> _Exercise aim_: A single figure is the whole answer: the number of lines in the records that contain "SOIL".

> _Material for this exercise_:

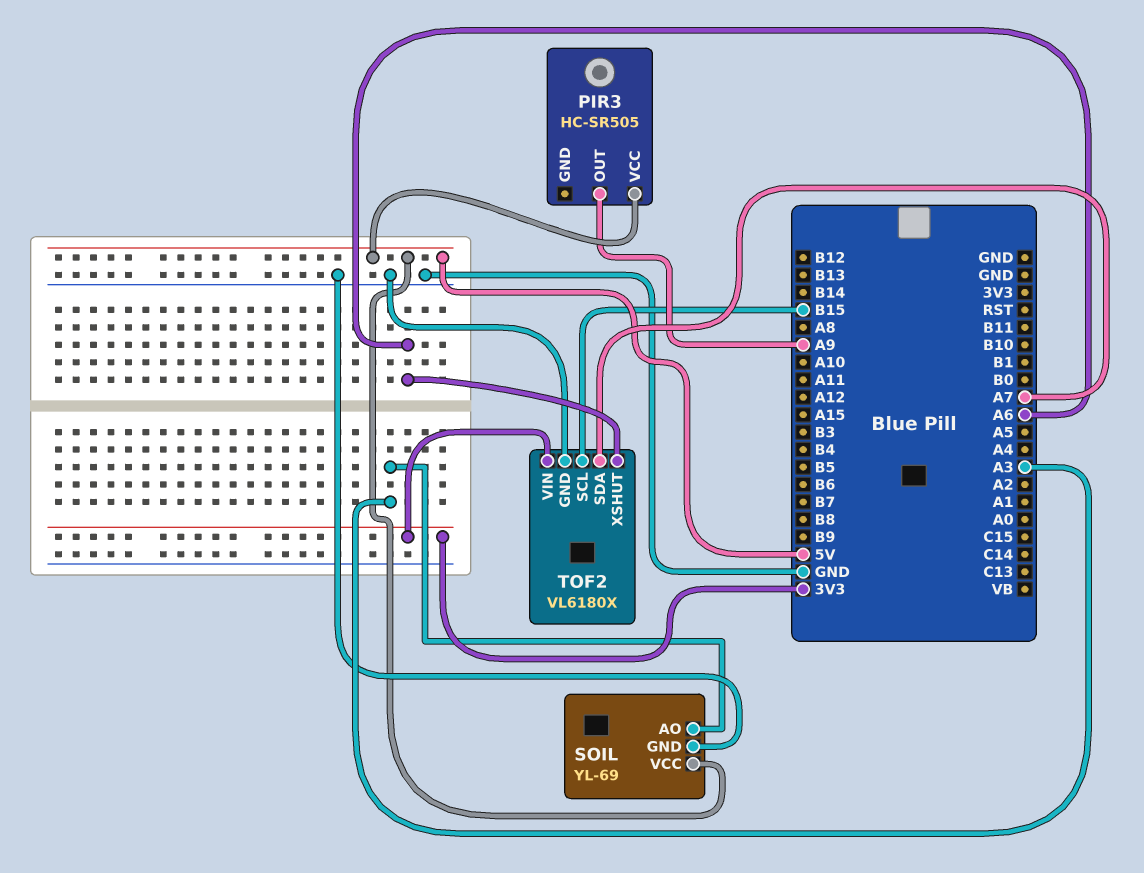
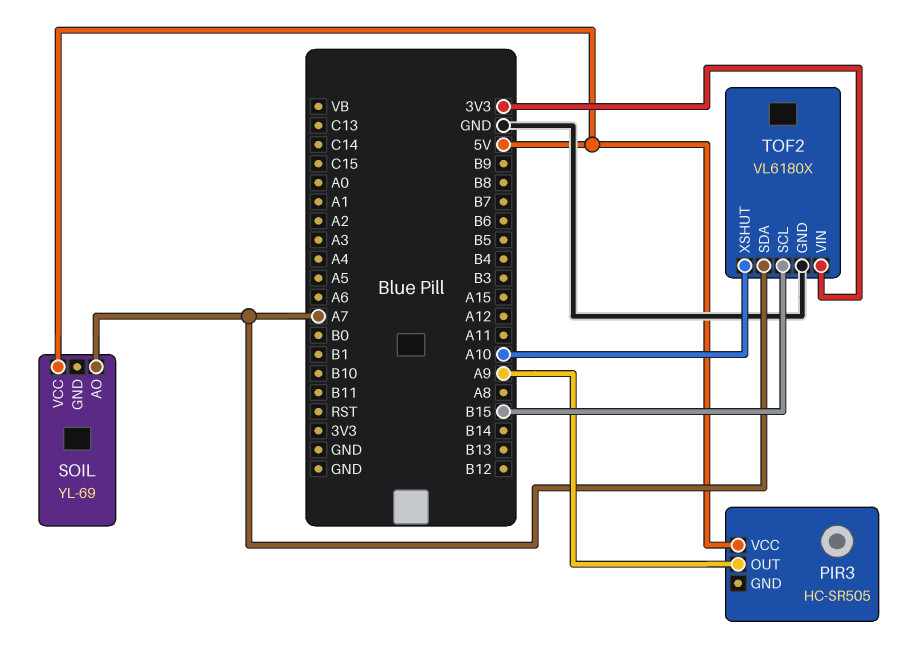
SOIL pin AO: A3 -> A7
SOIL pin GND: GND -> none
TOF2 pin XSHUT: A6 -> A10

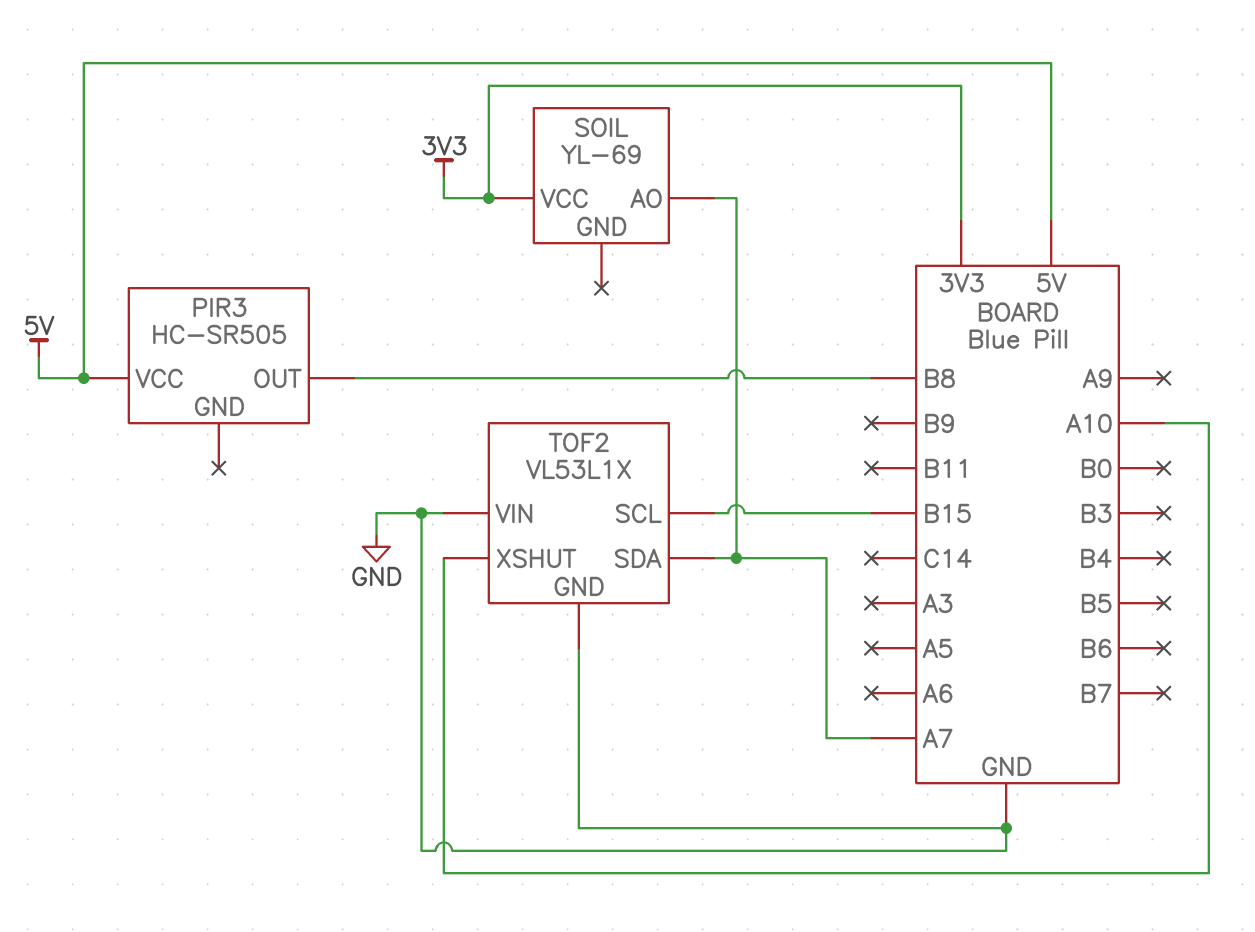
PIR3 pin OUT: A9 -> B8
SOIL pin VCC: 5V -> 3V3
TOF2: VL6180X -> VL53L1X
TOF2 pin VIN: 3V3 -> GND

...

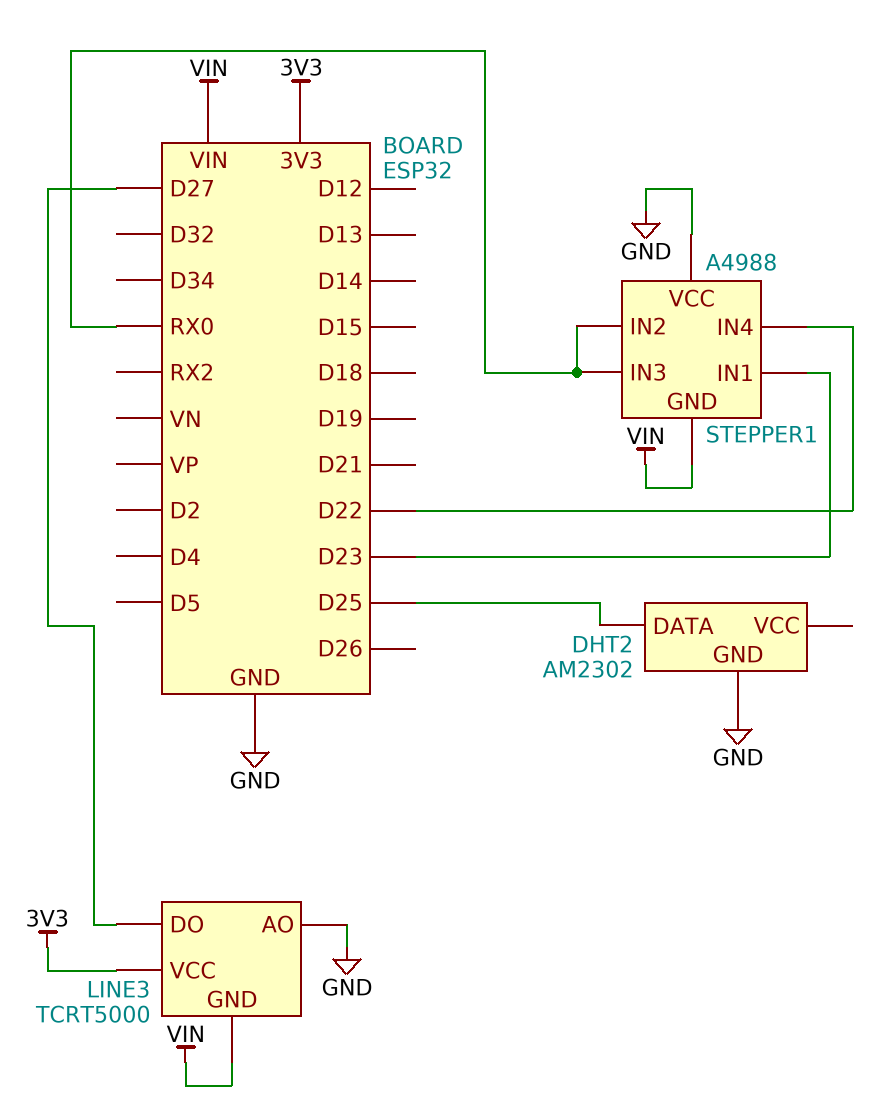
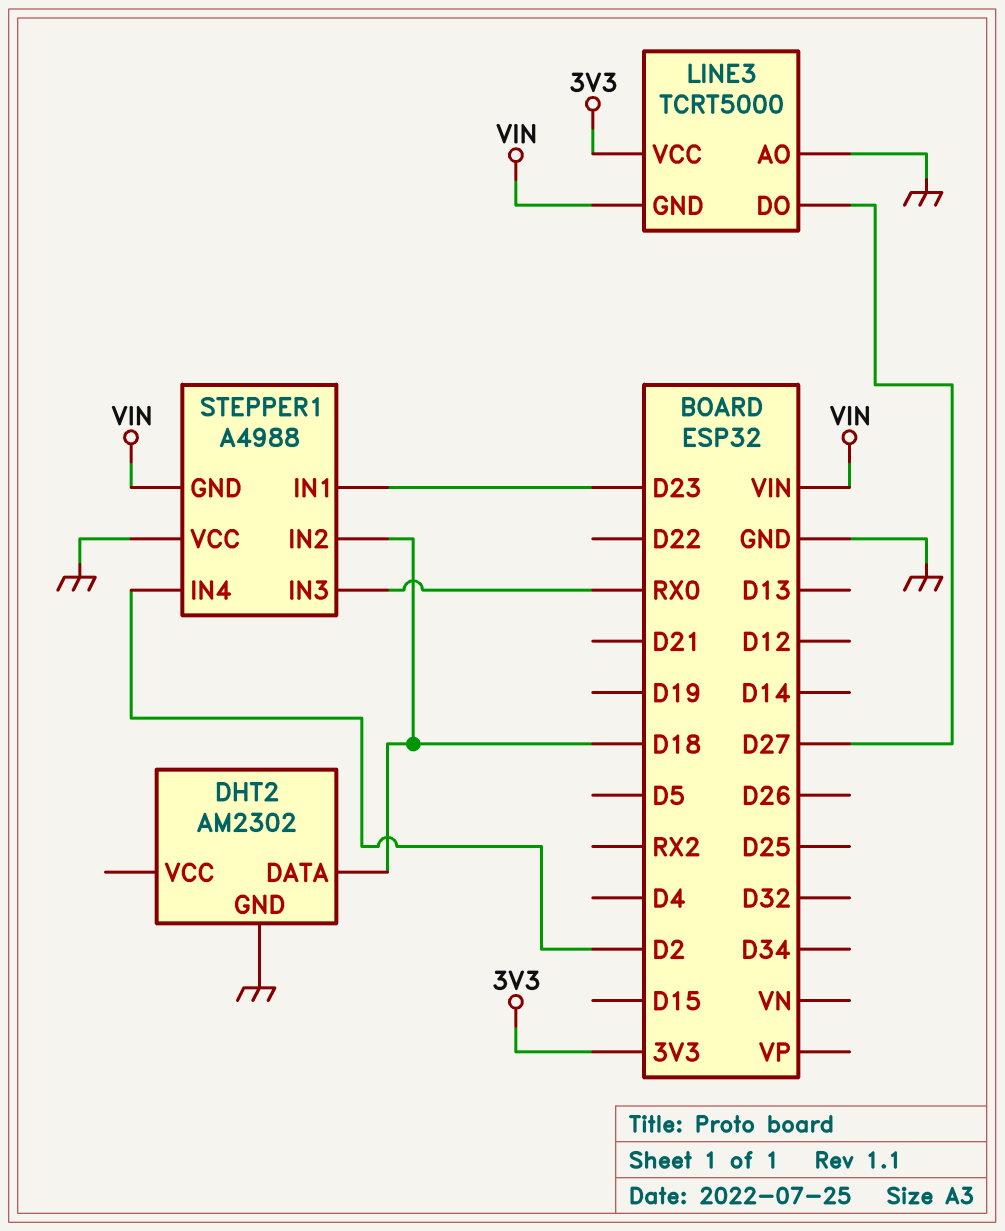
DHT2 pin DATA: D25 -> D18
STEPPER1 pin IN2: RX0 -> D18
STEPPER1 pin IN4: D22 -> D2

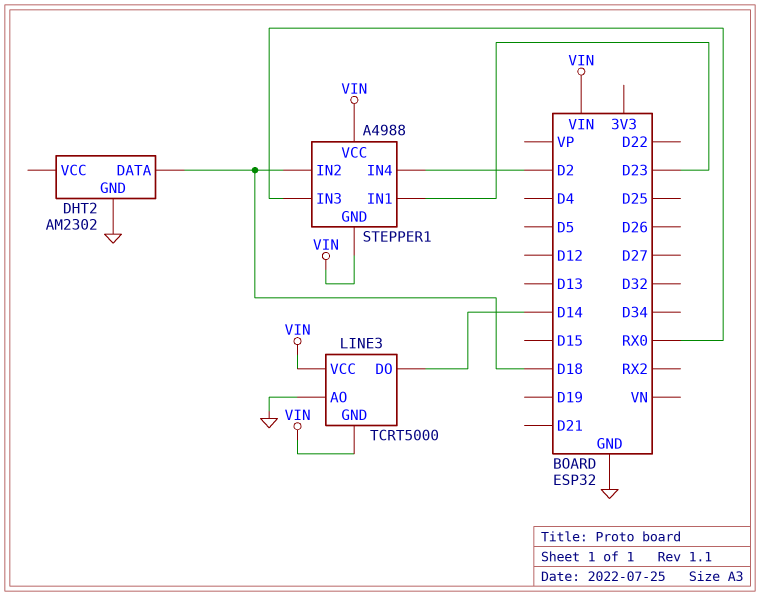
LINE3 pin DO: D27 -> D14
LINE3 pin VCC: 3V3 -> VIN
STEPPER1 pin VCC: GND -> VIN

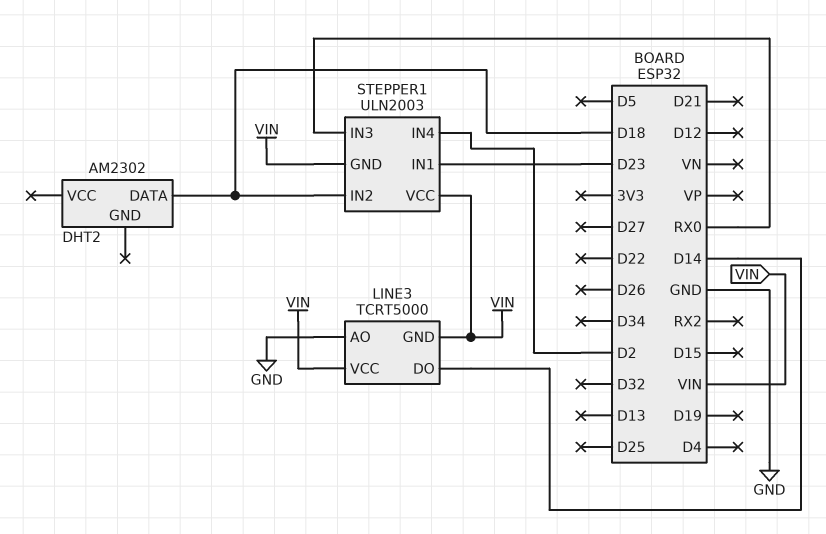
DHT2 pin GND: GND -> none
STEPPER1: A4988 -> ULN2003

> _Exercise response_: 3